• **INPUT RECORDS**
━━━━━━━━━━
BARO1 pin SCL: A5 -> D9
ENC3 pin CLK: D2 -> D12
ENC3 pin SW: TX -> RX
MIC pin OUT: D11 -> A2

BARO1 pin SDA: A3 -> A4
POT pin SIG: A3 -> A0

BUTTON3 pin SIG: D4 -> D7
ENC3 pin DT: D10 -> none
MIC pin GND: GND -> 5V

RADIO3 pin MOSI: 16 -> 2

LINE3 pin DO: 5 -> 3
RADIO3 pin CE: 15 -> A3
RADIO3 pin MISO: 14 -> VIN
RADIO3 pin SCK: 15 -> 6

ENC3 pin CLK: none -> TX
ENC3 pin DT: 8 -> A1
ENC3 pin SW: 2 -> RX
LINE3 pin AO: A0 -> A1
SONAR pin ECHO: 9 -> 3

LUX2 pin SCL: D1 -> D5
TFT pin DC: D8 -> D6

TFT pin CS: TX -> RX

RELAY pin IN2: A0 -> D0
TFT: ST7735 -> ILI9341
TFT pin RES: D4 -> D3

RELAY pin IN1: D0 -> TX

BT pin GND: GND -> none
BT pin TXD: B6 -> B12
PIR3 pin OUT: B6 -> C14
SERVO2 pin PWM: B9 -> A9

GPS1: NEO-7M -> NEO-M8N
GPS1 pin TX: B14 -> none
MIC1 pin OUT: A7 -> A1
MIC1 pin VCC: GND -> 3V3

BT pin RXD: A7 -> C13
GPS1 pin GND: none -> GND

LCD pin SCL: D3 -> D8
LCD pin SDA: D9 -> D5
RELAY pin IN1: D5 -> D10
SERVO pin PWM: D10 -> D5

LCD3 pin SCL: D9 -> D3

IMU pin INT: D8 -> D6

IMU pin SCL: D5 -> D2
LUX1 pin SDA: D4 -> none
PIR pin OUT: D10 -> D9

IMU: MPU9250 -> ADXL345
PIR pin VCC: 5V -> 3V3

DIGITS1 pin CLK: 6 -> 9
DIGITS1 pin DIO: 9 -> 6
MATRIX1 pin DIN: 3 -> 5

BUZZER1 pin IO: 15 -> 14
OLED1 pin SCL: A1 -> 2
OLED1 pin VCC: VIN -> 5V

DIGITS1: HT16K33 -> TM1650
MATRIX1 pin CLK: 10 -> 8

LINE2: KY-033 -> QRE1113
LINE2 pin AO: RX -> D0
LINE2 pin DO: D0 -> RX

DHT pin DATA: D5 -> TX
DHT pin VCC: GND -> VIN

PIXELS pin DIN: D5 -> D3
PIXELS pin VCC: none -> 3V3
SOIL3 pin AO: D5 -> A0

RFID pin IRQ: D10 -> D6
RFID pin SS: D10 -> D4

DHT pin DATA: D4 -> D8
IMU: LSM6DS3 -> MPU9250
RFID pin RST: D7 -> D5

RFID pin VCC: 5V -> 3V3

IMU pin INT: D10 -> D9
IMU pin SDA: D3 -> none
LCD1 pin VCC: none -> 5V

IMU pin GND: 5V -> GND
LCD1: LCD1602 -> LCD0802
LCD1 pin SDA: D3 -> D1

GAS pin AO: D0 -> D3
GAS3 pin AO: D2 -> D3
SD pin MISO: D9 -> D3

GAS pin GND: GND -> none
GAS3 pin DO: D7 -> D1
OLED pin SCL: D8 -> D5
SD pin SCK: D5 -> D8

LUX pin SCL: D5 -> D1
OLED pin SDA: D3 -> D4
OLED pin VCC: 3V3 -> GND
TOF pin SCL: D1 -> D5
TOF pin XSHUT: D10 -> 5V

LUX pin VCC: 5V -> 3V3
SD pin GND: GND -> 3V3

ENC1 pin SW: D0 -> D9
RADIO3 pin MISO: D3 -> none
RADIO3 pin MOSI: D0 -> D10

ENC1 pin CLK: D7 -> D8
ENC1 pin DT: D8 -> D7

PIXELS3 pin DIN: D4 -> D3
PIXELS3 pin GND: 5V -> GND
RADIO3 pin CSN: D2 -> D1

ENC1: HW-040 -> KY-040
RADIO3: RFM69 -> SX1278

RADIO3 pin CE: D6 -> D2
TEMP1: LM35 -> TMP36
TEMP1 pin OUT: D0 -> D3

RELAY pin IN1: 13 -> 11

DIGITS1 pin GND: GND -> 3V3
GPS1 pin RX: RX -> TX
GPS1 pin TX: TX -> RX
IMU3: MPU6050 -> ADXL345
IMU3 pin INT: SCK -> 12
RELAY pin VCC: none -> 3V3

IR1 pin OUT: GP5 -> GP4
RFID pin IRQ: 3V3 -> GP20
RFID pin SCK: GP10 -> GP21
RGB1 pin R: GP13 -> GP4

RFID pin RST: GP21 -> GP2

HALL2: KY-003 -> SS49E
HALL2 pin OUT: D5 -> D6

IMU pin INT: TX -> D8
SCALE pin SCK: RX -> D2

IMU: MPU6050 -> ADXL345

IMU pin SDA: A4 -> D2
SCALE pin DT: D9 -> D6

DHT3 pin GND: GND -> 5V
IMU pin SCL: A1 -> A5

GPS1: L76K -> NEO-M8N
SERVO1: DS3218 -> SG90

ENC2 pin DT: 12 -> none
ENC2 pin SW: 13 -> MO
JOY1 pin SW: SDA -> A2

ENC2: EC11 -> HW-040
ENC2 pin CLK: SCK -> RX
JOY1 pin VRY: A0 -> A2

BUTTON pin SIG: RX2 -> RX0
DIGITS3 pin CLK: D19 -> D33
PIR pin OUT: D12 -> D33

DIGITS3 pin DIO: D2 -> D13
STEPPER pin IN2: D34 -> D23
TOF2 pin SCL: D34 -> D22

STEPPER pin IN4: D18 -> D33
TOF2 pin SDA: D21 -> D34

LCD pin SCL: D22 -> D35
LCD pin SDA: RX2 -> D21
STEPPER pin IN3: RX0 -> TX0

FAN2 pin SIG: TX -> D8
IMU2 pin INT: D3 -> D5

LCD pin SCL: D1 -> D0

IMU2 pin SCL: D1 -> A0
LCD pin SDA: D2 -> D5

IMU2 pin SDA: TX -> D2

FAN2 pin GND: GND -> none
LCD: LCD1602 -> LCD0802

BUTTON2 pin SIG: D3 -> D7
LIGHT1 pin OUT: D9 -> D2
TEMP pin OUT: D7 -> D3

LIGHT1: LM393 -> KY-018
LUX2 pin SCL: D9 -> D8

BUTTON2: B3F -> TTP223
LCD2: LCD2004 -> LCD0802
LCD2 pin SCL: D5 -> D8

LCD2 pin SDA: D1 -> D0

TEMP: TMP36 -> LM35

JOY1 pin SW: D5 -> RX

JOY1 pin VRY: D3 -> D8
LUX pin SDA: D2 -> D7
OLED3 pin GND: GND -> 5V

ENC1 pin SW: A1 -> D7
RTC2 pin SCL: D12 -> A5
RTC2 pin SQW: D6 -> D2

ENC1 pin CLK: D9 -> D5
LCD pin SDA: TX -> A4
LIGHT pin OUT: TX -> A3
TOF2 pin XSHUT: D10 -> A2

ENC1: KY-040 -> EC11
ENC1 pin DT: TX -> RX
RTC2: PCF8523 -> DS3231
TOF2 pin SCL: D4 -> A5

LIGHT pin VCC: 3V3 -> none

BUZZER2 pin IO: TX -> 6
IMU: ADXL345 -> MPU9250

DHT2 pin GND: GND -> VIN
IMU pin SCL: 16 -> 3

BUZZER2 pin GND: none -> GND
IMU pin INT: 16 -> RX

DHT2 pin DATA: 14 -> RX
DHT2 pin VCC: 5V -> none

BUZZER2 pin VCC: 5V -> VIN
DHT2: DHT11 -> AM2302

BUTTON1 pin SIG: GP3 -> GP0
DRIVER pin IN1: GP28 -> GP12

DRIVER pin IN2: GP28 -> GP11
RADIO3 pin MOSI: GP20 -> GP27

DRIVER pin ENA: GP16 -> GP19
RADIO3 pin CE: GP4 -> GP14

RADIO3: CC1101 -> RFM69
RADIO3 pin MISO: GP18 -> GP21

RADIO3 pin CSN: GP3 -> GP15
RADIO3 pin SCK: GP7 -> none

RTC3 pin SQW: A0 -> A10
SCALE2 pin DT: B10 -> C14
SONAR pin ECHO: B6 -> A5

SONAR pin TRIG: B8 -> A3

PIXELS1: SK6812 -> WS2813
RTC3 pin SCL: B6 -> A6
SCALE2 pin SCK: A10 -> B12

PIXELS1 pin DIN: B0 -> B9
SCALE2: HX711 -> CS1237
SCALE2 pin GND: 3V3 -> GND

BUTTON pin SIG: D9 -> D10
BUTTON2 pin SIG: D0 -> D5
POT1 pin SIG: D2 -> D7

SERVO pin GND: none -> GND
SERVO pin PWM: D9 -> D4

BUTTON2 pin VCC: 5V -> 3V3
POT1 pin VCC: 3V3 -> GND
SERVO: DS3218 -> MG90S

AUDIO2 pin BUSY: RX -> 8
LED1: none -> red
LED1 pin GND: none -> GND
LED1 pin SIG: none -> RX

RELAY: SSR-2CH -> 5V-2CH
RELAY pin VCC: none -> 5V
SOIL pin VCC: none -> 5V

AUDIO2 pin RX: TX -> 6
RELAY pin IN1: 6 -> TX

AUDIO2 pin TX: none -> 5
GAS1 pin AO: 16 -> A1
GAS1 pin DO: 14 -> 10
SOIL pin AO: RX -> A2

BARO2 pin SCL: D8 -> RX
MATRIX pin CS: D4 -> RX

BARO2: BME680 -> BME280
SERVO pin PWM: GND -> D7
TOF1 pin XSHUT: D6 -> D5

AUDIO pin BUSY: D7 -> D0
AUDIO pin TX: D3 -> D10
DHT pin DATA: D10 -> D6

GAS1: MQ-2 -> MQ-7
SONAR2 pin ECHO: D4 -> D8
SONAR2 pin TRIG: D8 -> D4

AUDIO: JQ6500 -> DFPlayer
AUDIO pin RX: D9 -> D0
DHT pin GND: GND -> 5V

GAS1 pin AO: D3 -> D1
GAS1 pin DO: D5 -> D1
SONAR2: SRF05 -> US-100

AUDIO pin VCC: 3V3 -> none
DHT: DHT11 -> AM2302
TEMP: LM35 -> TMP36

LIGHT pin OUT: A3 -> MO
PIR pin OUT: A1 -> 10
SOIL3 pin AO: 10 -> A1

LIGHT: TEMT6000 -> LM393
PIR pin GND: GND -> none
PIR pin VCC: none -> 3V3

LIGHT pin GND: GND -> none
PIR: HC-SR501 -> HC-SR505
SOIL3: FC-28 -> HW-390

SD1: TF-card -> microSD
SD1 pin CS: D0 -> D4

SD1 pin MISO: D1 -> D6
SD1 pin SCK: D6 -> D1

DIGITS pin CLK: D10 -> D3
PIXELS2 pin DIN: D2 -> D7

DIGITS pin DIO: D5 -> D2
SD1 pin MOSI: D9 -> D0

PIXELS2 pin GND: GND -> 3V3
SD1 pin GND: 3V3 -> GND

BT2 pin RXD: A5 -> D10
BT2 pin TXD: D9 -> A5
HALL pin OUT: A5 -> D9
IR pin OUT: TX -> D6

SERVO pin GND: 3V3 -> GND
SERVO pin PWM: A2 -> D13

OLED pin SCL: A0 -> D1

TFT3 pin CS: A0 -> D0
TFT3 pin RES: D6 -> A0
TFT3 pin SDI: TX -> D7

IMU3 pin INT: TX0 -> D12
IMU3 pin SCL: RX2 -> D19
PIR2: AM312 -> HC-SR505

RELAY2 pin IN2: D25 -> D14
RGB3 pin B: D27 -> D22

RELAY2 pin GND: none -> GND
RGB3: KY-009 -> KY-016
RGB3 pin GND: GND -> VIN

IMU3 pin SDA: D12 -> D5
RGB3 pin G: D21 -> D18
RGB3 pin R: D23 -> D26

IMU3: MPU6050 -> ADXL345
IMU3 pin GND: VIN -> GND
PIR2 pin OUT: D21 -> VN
━━━━━━━━━━
• **TASK TO CARRY OUT**
Precisely the lines between those holding "BT pin RXD: A7 -> C13" and "DHT3 pin GND: GND -> 5V", inclusive, are to be reproduced from the listing above, with nothing added.

• **SOLUTION TO THIS TASK**
BT pin RXD: A7 -> C13
GPS1 pin GND: none -> GND

LCD pin SCL: D3 -> D8
LCD pin SDA: D9 -> D5
RELAY pin IN1: D5 -> D10
SERVO pin PWM: D10 -> D5

LCD3 pin SCL: D9 -> D3

IMU pin INT: D8 -> D6

IMU pin SCL: D5 -> D2
LUX1 pin SDA: D4 -> none
PIR pin OUT: D10 -> D9

IMU: MPU9250 -> ADXL345
PIR pin VCC: 5V -> 3V3

DIGITS1 pin CLK: 6 -> 9
DIGITS1 pin DIO: 9 -> 6
MATRIX1 pin DIN: 3 -> 5

BUZZER1 pin IO: 15 -> 14
OLED1 pin SCL: A1 -> 2
OLED1 pin VCC: VIN -> 5V

DIGITS1: HT16K33 -> TM1650
MATRIX1 pin CLK: 10 -> 8

LINE2: KY-033 -> QRE1113
LINE2 pin AO: RX -> D0
LINE2 pin DO: D0 -> RX

DHT pin DATA: D5 -> TX
DHT pin VCC: GND -> VIN

PIXELS pin DIN: D5 -> D3
PIXELS pin VCC: none -> 3V3
SOIL3 pin AO: D5 -> A0

RFID pin IRQ: D10 -> D6
RFID pin SS: D10 -> D4

DHT pin DATA: D4 -> D8
IMU: LSM6DS3 -> MPU9250
RFID pin RST: D7 -> D5

RFID pin VCC: 5V -> 3V3

IMU pin INT: D10 -> D9
IMU pin SDA: D3 -> none
LCD1 pin VCC: none -> 5V

IMU pin GND: 5V -> GND
LCD1: LCD1602 -> LCD0802
LCD1 pin SDA: D3 -> D1

GAS pin AO: D0 -> D3
GAS3 pin AO: D2 -> D3
SD pin MISO: D9 -> D3

GAS pin GND: GND -> none
GAS3 pin DO: D7 -> D1
OLED pin SCL: D8 -> D5
SD pin SCK: D5 -> D8

LUX pin SCL: D5 -> D1
OLED pin SDA: D3 -> D4
OLED pin VCC: 3V3 -> GND
TOF pin SCL: D1 -> D5
TOF pin XSHUT: D10 -> 5V

LUX pin VCC: 5V -> 3V3
SD pin GND: GND -> 3V3

ENC1 pin SW: D0 -> D9
RADIO3 pin MISO: D3 -> none
RADIO3 pin MOSI: D0 -> D10

ENC1 pin CLK: D7 -> D8
ENC1 pin DT: D8 -> D7

PIXELS3 pin DIN: D4 -> D3
PIXELS3 pin GND: 5V -> GND
RADIO3 pin CSN: D2 -> D1

ENC1: HW-040 -> KY-040
RADIO3: RFM69 -> SX1278

RADIO3 pin CE: D6 -> D2
TEMP1: LM35 -> TMP36
TEMP1 pin OUT: D0 -> D3

RELAY pin IN1: 13 -> 11

DIGITS1 pin GND: GND -> 3V3
GPS1 pin RX: RX -> TX
GPS1 pin TX: TX -> RX
IMU3: MPU6050 -> ADXL345
IMU3 pin INT: SCK -> 12
RELAY pin VCC: none -> 3V3

IR1 pin OUT: GP5 -> GP4
RFID pin IRQ: 3V3 -> GP20
RFID pin SCK: GP10 -> GP21
RGB1 pin R: GP13 -> GP4

RFID pin RST: GP21 -> GP2

HALL2: KY-003 -> SS49E
HALL2 pin OUT: D5 -> D6

IMU pin INT: TX -> D8
SCALE pin SCK: RX -> D2

IMU: MPU6050 -> ADXL345

IMU pin SDA: A4 -> D2
SCALE pin DT: D9 -> D6

DHT3 pin GND: GND -> 5V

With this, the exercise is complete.